------ Data extracts ------
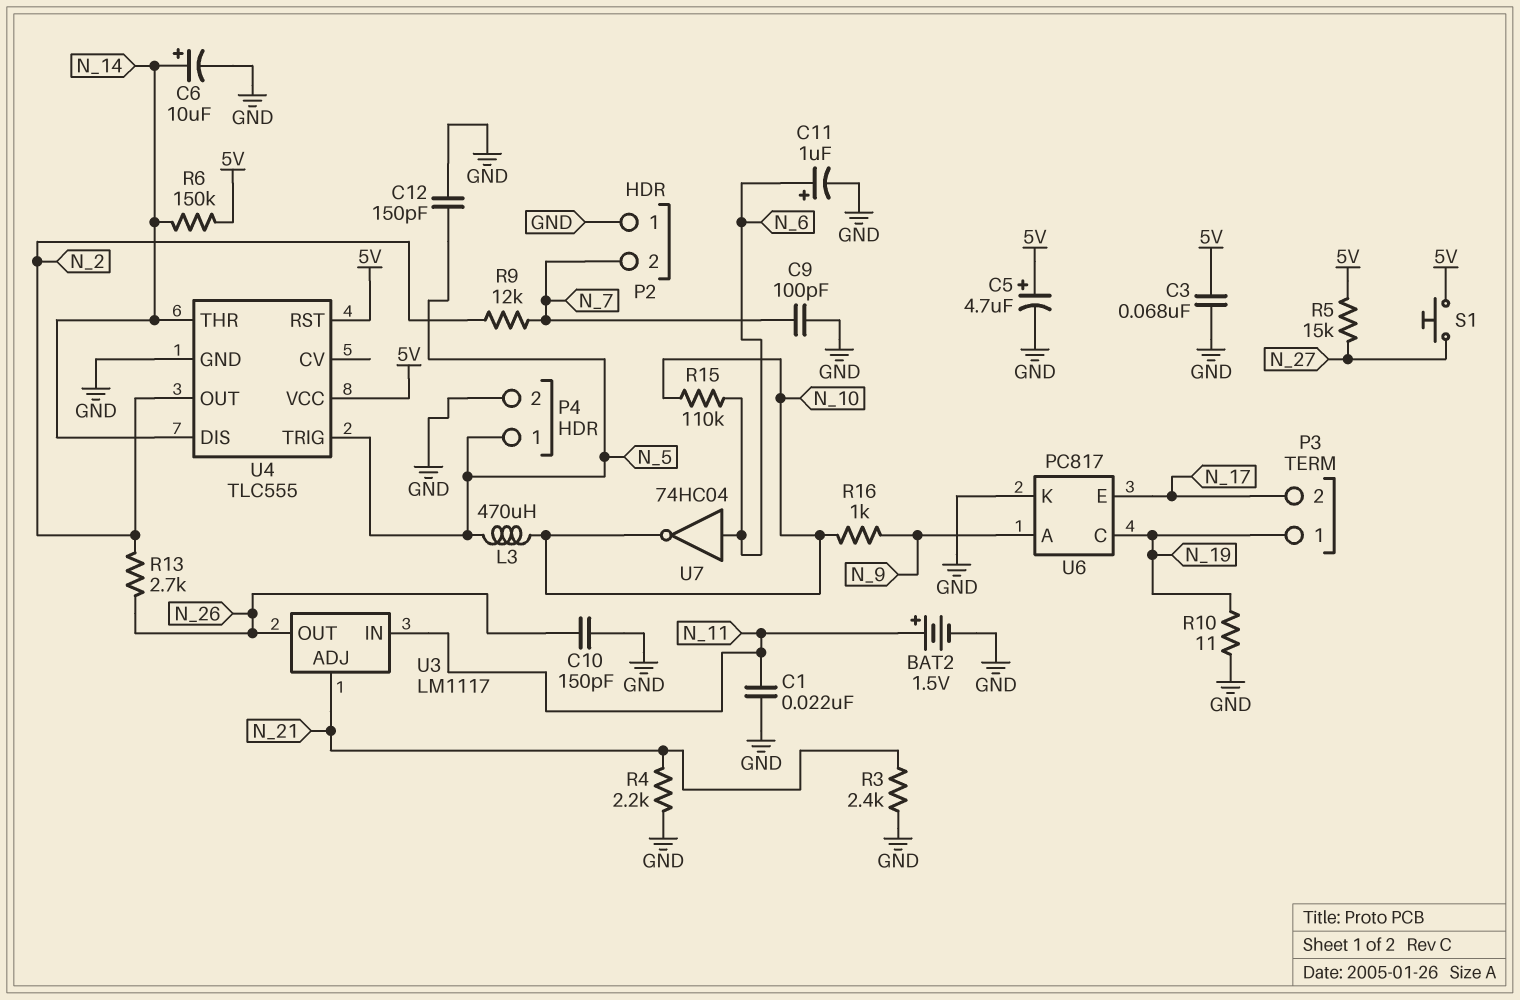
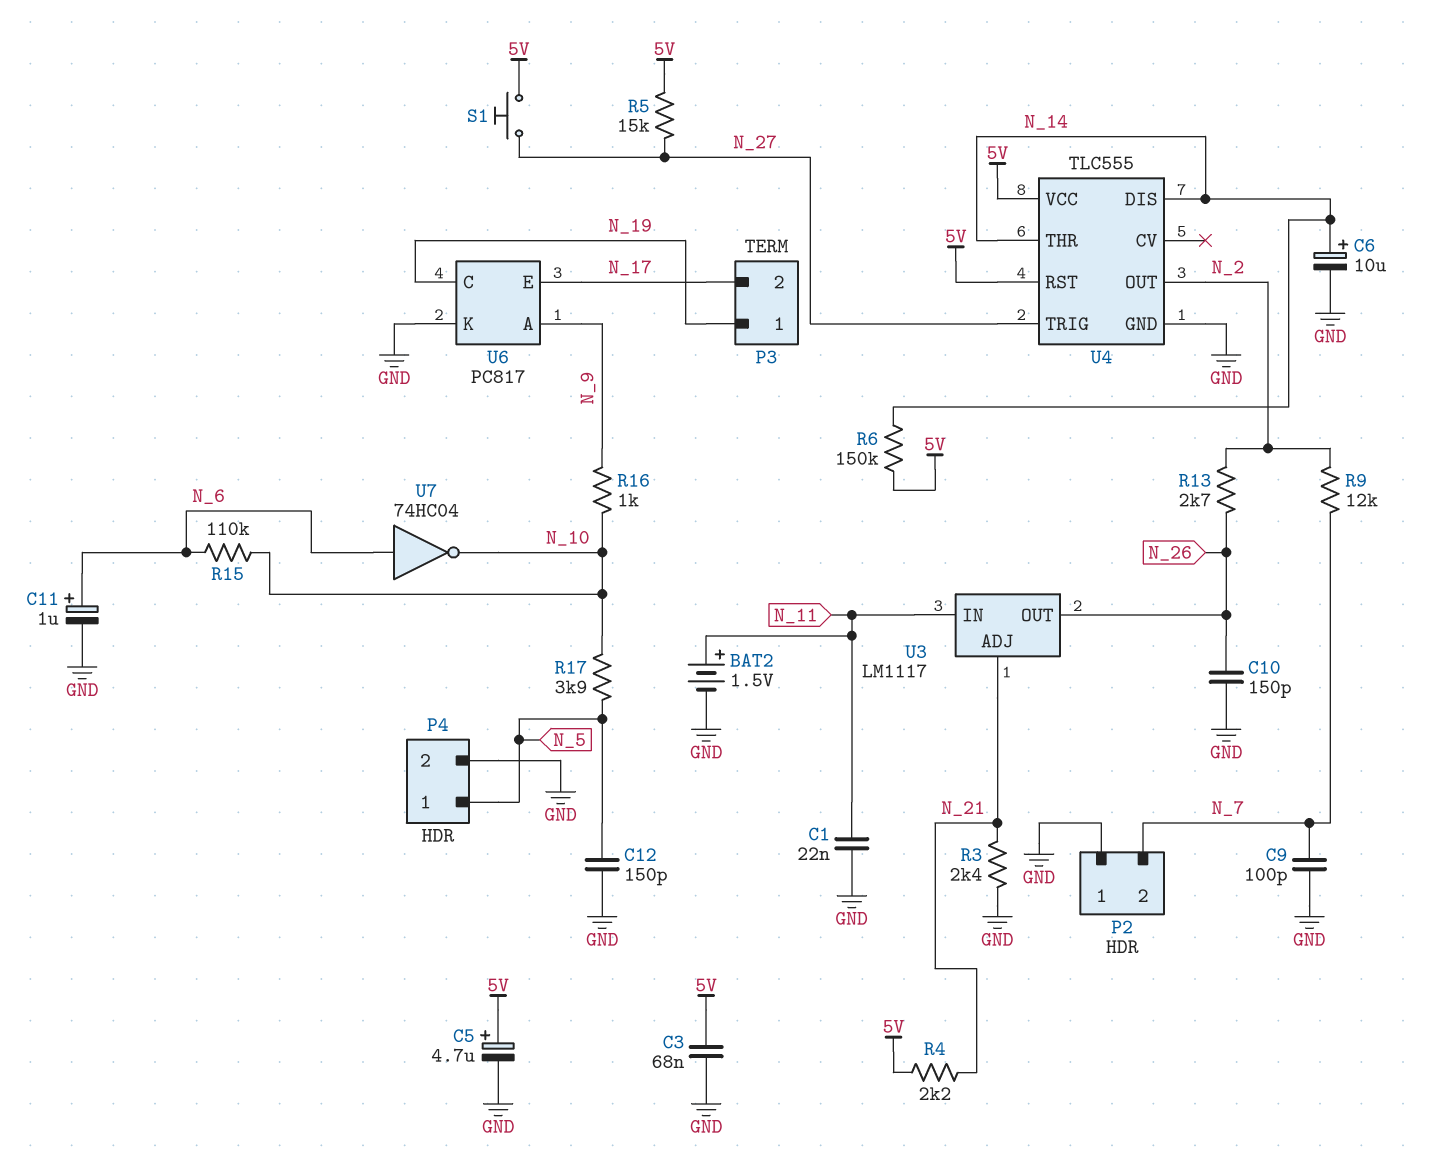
L3: 470uH (N_5, N_10) -> none
R4: 2.2k (GND, N_21) -> 2.2k (5V, N_21)
R10: 11 (GND, N_19) -> none
R17: none -> 3.9k (N_5, N_10)
U4 pin TRIG: N_5 -> N_27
------
- _Task instructions_: Reproduce the full material exactly, excluding the pictures.

- _Response to the exercise_:
L3: 470uH (N_5, N_10) -> none
R4: 2.2k (GND, N_21) -> 2.2k (5V, N_21)
R10: 11 (GND, N_19) -> none
R17: none -> 3.9k (N_5, N_10)
U4 pin TRIG: N_5 -> N_27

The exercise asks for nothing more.